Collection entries
====

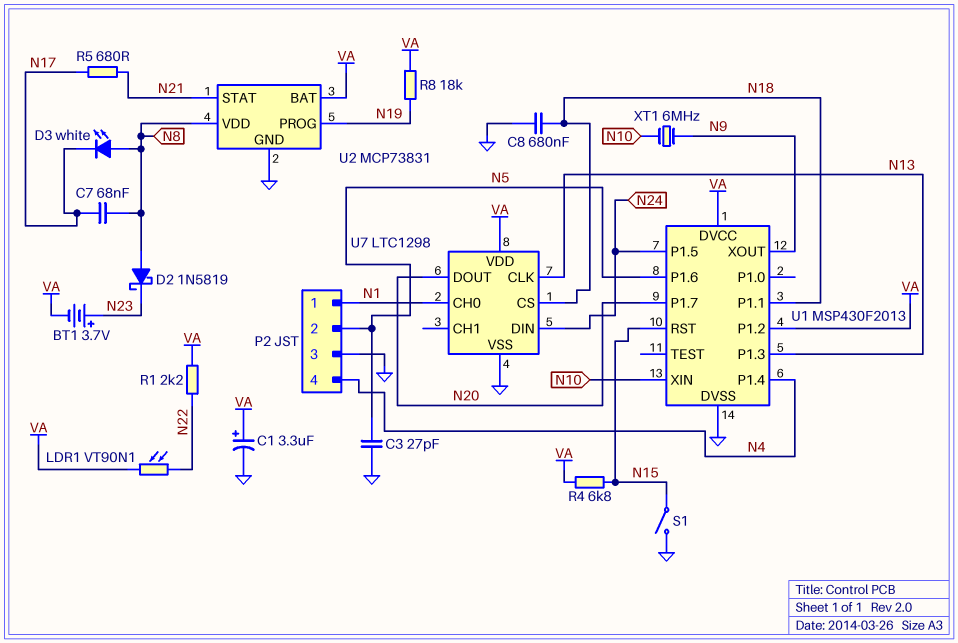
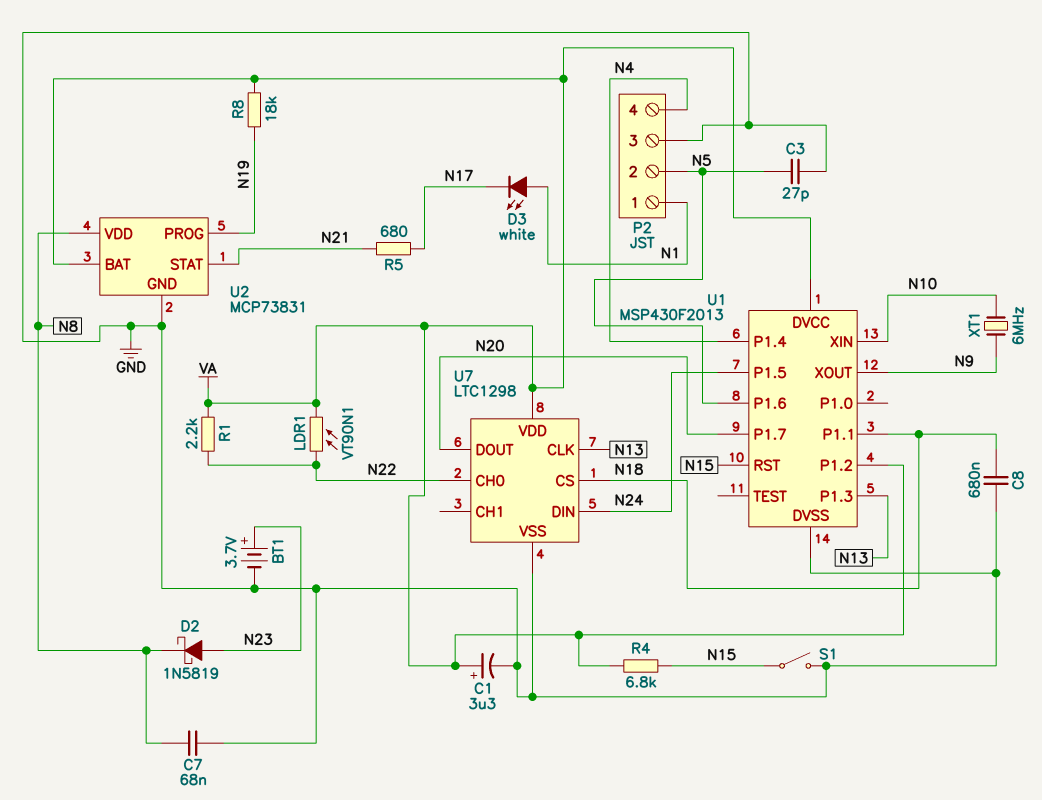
BT1: 3.7V (plus N23, minus VA) -> 3.7V (plus N23, minus GND)
C7: 68nF (N8, N17) -> 68nF (GND, N8)
D2: schottky 1N5819 (A N8, K N23) -> schottky 1N5819 (A N23, K N8)
D3: LED white (A N8, K N17) -> LED white (A N1, K N17)
U7 pin CH0: N1 -> N22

====

What you will do
Reproduce the records above word for word, without the images.

Output below
BT1: 3.7V (plus N23, minus VA) -> 3.7V (plus N23, minus GND)
C7: 68nF (N8, N17) -> 68nF (GND, N8)
D2: schottky 1N5819 (A N8, K N23) -> schottky 1N5819 (A N23, K N8)
D3: LED white (A N8, K N17) -> LED white (A N1, K N17)
U7 pin CH0: N1 -> N22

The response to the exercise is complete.